Exercise data:
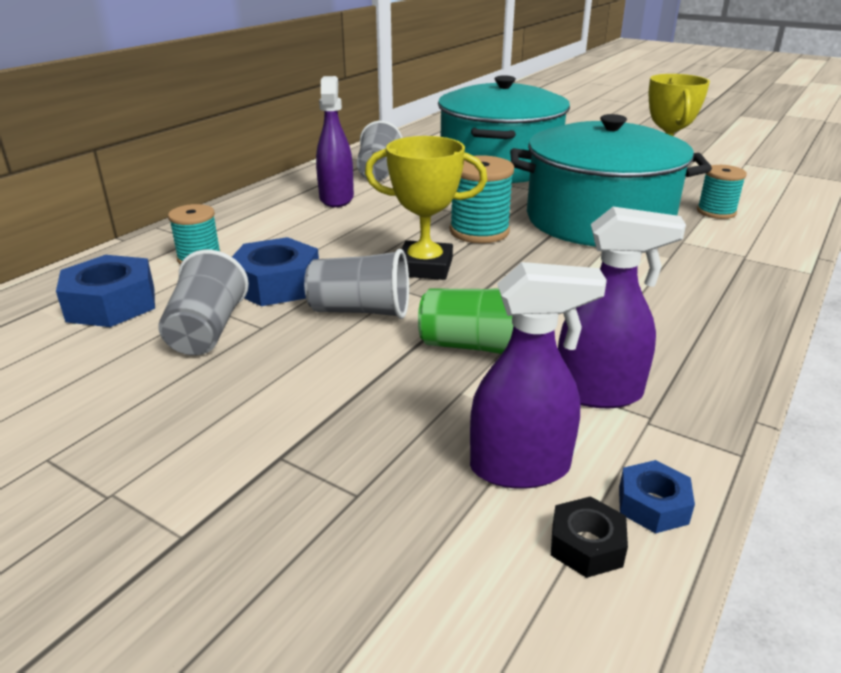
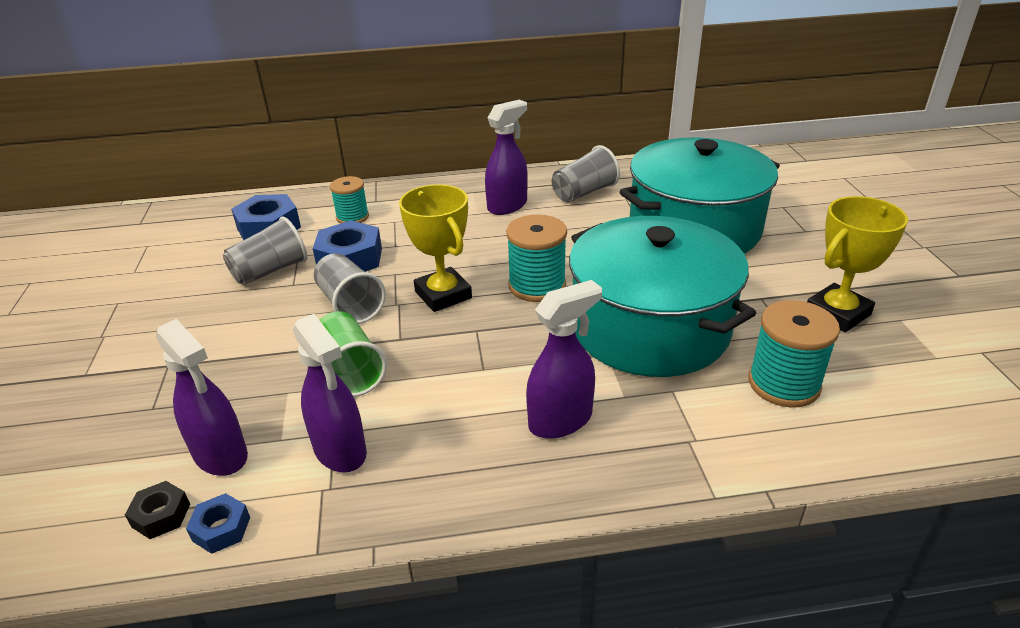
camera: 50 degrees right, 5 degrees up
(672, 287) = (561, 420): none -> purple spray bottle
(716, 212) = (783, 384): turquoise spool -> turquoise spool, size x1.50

* * *

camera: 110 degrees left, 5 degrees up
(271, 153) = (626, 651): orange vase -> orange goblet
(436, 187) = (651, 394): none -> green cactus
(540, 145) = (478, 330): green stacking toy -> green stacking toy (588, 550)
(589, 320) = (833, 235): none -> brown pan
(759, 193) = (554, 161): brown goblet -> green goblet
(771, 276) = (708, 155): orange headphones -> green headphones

--

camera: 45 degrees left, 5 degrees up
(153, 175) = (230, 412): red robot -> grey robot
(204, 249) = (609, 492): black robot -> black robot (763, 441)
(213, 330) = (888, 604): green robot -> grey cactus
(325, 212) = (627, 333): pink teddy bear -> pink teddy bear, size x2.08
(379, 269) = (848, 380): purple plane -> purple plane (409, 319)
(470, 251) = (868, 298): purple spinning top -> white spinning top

Work to be completed:
Your task is to show every line of the listing above containing "green".

Answer section:
(436, 187) = (651, 394): none -> green cactus
(540, 145) = (478, 330): green stacking toy -> green stacking toy (588, 550)
(759, 193) = (554, 161): brown goblet -> green goblet
(771, 276) = (708, 155): orange headphones -> green headphones
(213, 330) = (888, 604): green robot -> grey cactus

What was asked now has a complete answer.